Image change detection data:
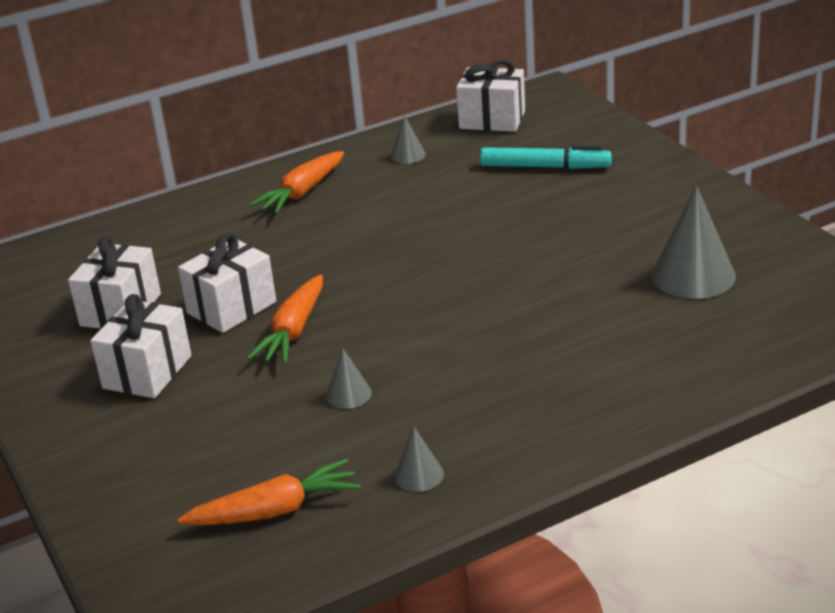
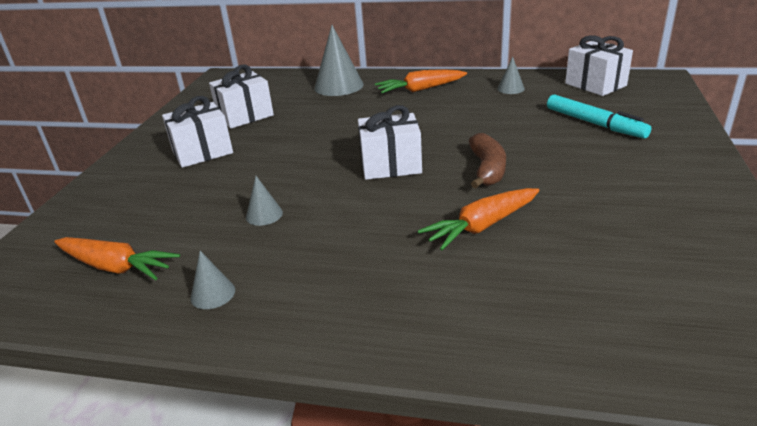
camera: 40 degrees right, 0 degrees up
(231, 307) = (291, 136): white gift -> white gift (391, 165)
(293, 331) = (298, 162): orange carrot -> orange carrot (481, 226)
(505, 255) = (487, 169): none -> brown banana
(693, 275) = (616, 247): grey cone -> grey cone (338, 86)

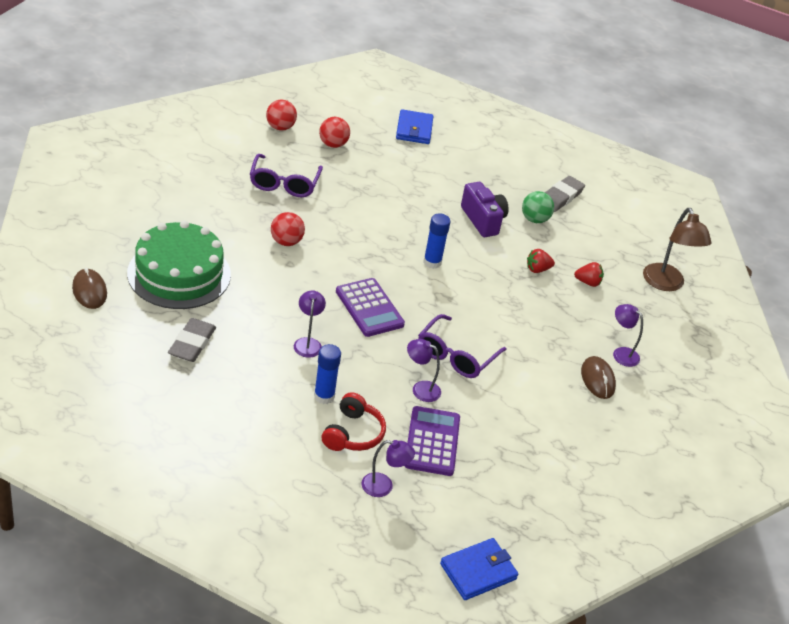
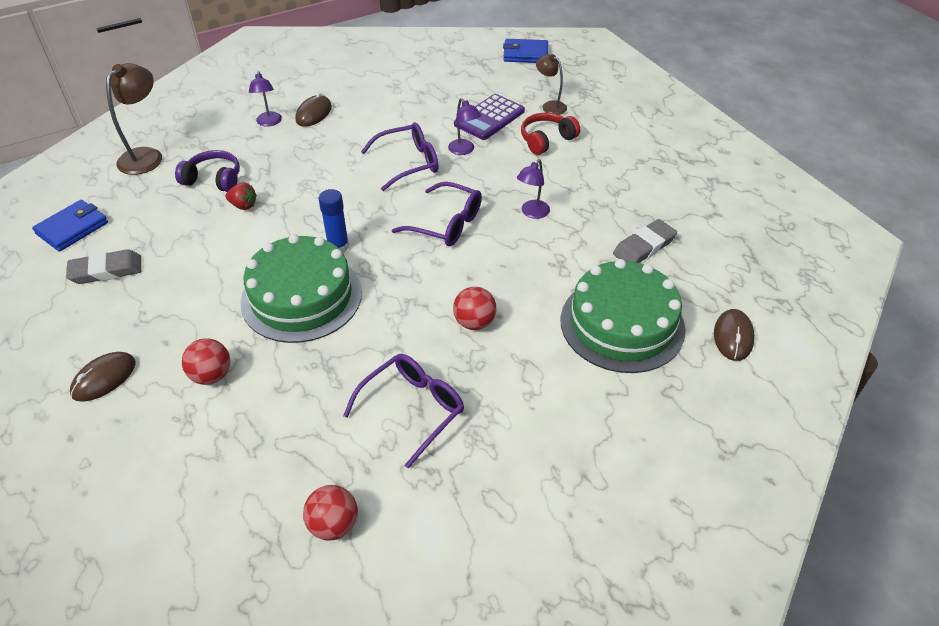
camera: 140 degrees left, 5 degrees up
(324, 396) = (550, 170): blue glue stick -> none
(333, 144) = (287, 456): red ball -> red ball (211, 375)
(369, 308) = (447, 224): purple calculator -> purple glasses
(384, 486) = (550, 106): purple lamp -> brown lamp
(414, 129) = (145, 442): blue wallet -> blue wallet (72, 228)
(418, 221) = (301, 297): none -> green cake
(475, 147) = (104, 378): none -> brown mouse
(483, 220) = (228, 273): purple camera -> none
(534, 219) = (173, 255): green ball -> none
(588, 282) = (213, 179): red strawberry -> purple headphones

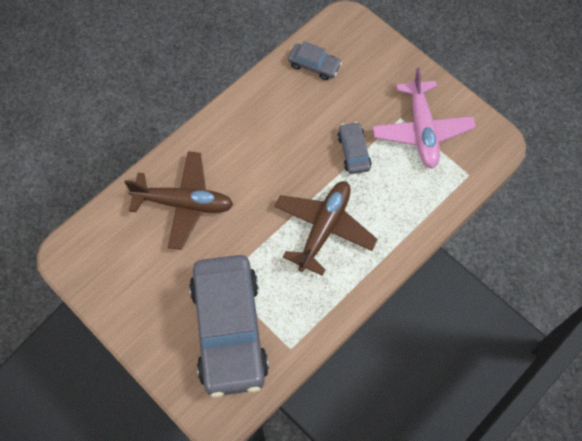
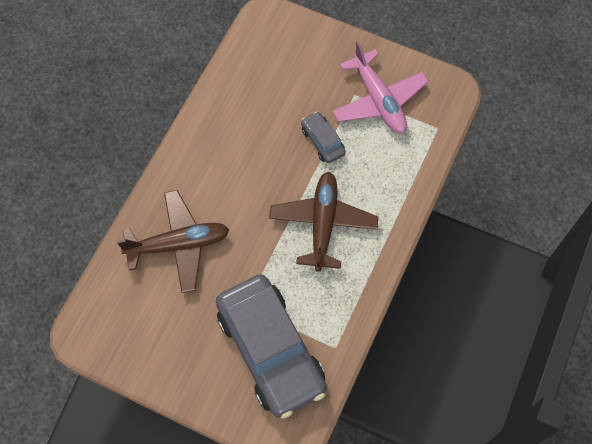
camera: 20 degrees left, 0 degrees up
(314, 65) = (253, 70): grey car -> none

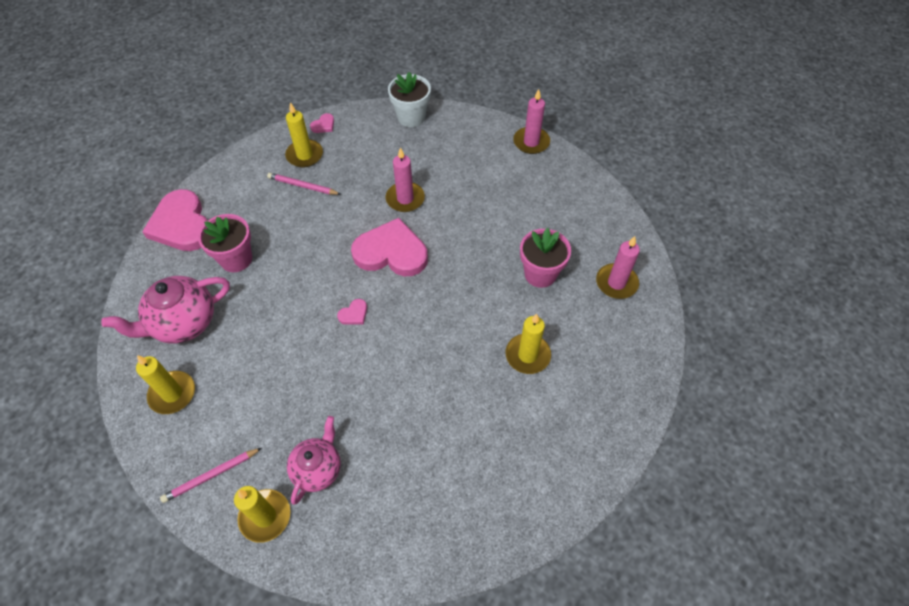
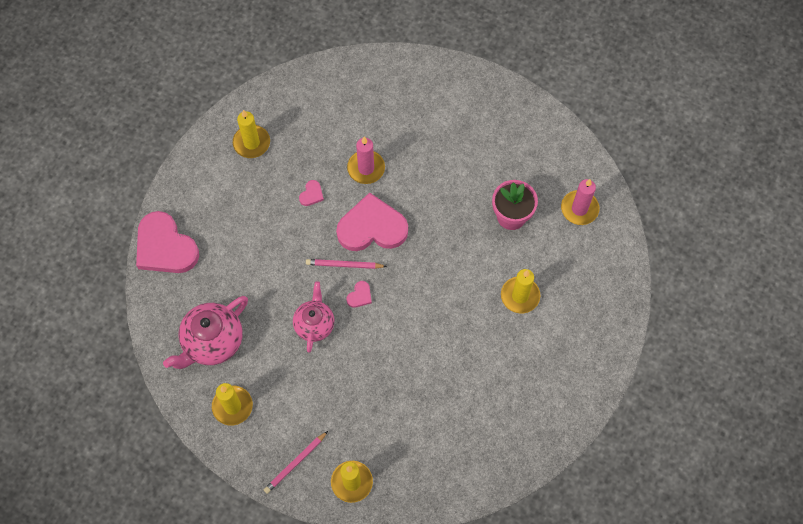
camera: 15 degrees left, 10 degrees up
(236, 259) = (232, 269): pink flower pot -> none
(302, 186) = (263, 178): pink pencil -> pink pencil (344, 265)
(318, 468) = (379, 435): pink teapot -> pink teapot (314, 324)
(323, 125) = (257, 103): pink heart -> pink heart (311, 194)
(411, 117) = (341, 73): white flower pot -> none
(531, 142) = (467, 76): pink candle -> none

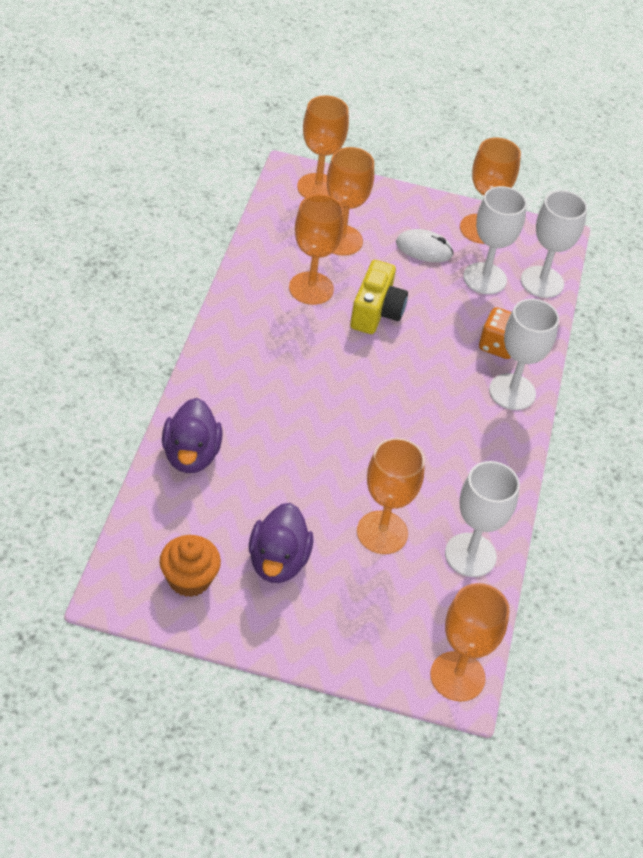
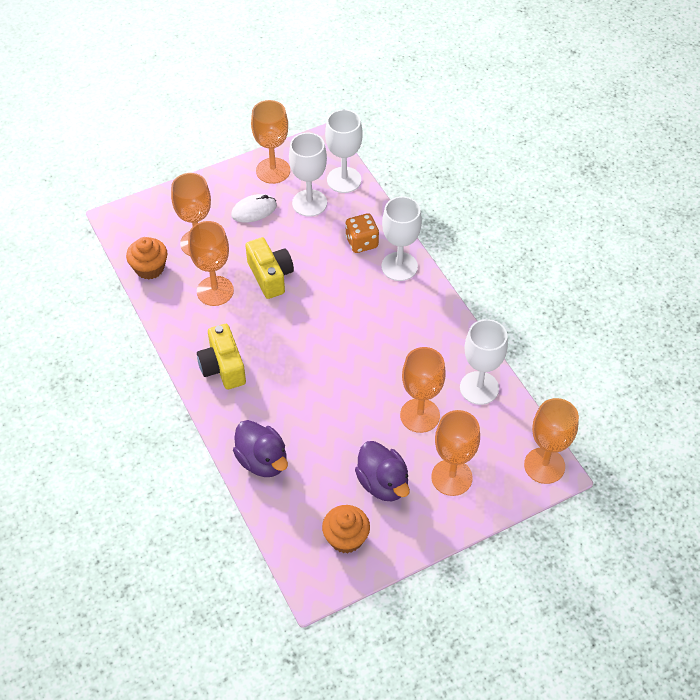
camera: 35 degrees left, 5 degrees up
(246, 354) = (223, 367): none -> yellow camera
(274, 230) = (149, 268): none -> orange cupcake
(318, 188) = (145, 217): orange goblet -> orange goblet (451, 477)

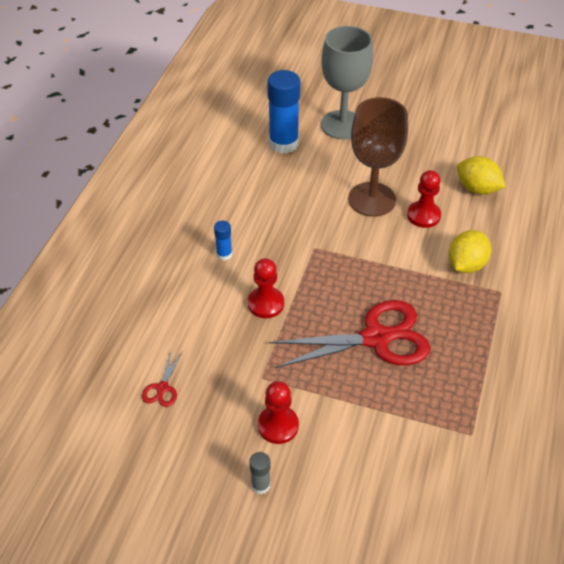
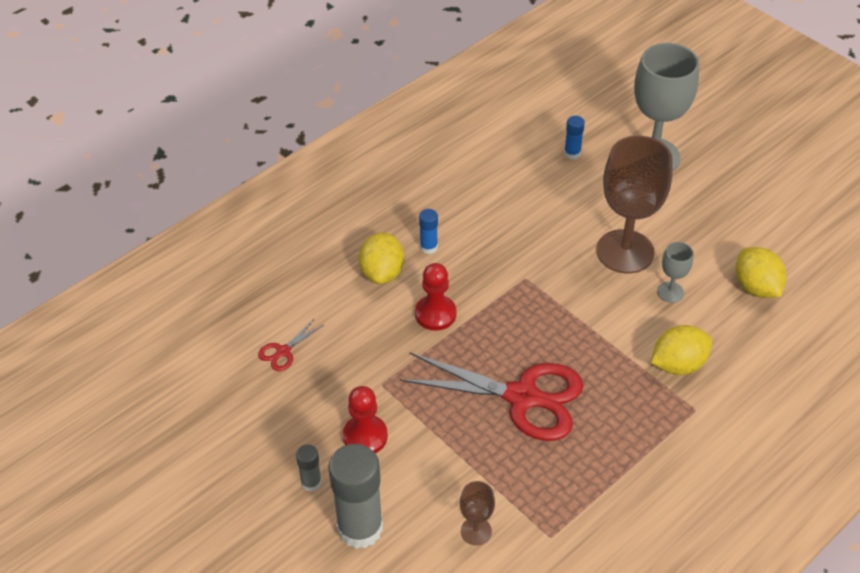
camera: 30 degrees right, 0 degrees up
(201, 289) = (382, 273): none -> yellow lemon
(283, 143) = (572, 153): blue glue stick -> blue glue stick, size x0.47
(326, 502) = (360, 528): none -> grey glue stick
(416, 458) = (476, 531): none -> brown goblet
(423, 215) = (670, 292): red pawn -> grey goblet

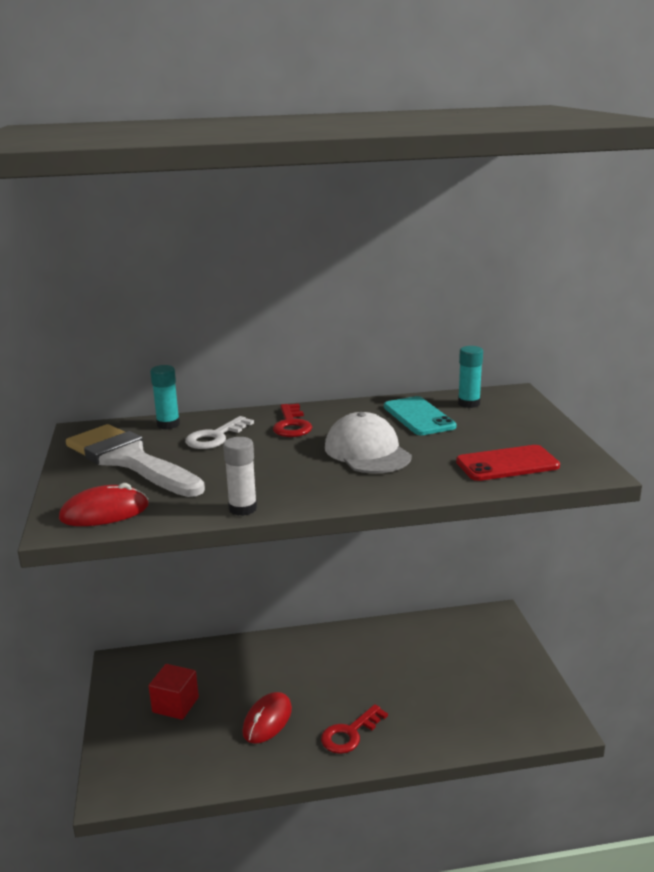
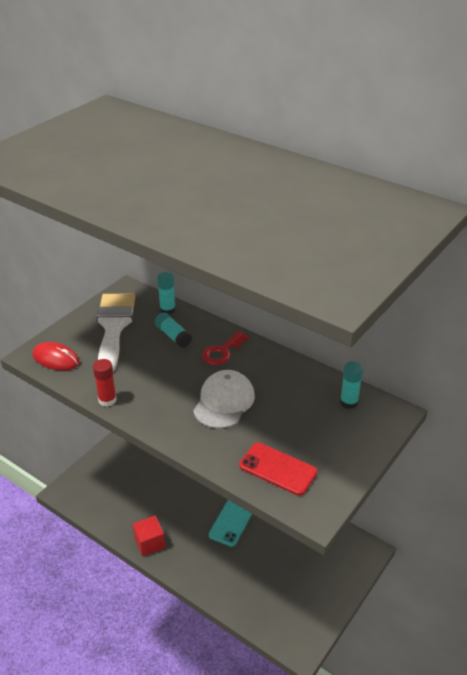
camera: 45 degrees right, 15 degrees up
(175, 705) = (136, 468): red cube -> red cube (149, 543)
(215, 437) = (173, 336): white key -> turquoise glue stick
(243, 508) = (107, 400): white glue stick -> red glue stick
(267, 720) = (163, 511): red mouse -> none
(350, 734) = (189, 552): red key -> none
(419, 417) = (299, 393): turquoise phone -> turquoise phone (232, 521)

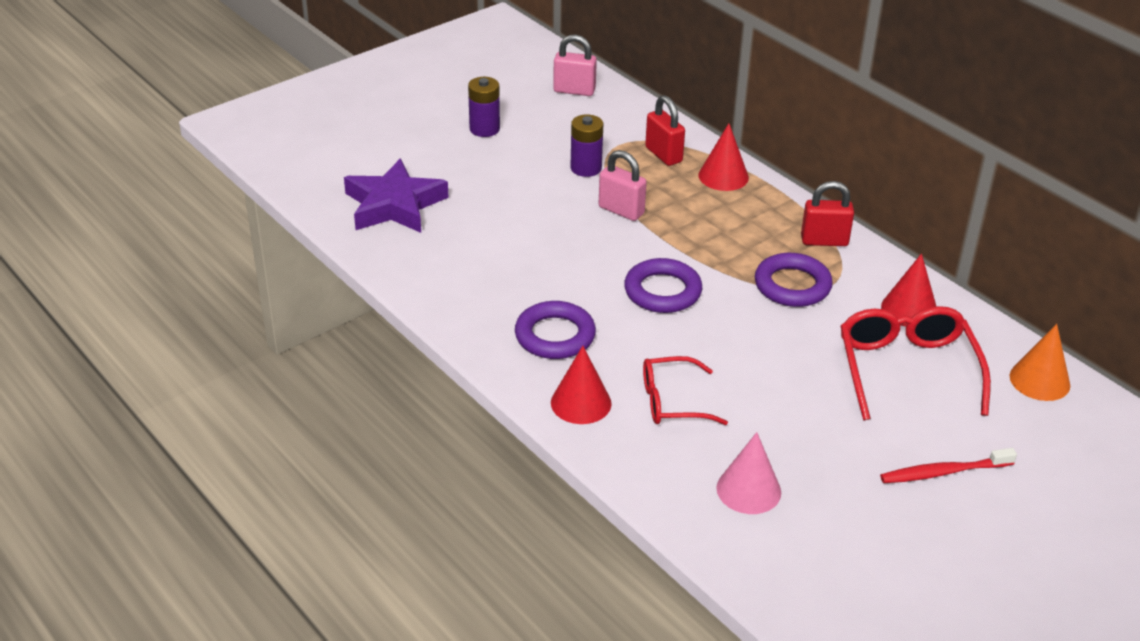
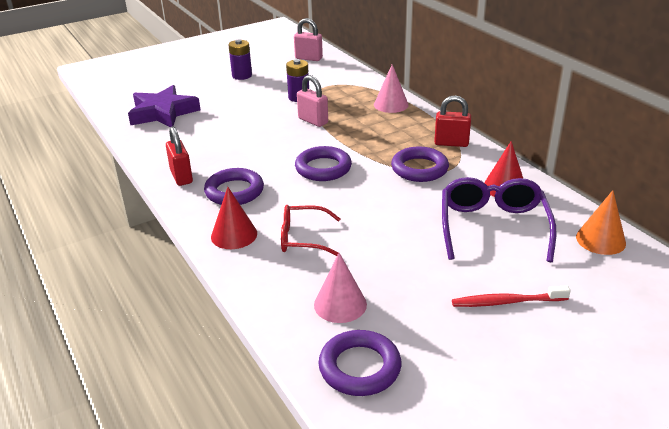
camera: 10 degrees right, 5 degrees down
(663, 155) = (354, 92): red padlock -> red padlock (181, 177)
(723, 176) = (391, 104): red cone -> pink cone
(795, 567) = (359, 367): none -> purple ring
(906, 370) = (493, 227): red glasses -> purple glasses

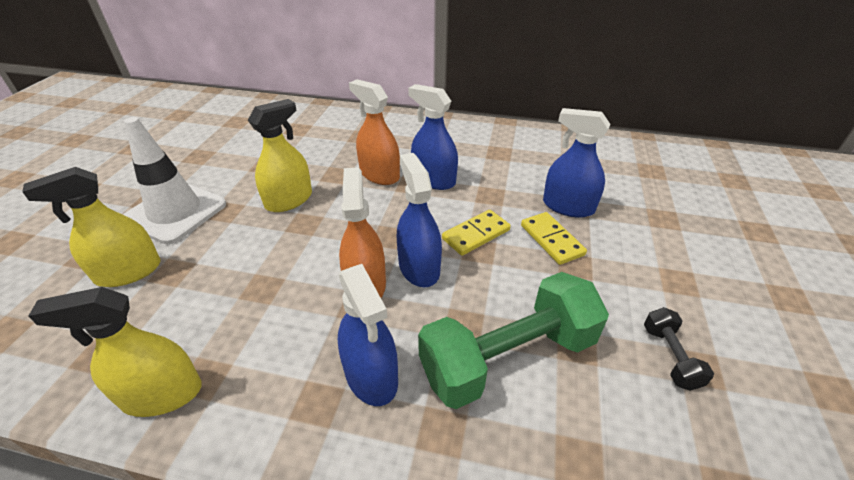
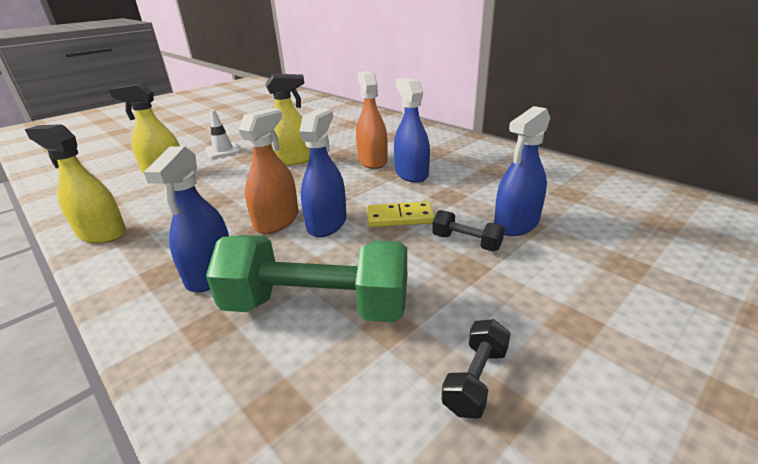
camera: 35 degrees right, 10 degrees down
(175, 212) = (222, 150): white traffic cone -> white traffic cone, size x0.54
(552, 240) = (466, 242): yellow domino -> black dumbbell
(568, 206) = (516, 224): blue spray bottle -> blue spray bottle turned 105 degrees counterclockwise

:: Work item ::
Word for word, repeat only the lines from the line containing "(267, 720) = (163, 511): red mouse -> none" through the end of the data, without any pictures.

:: Solution ::
(267, 720) = (163, 511): red mouse -> none
(350, 734) = (189, 552): red key -> none
(419, 417) = (299, 393): turquoise phone -> turquoise phone (232, 521)

camera: 10 degrees right, 5 degrees down
(663, 155) = (354, 92): red padlock -> red padlock (181, 177)
(723, 176) = (391, 104): red cone -> pink cone
(795, 567) = (359, 367): none -> purple ring
(906, 370) = (493, 227): red glasses -> purple glasses

camera: 35 degrees right, 10 degrees down
(175, 212) = (222, 150): white traffic cone -> white traffic cone, size x0.54
(552, 240) = (466, 242): yellow domino -> black dumbbell
(568, 206) = (516, 224): blue spray bottle -> blue spray bottle turned 105 degrees counterclockwise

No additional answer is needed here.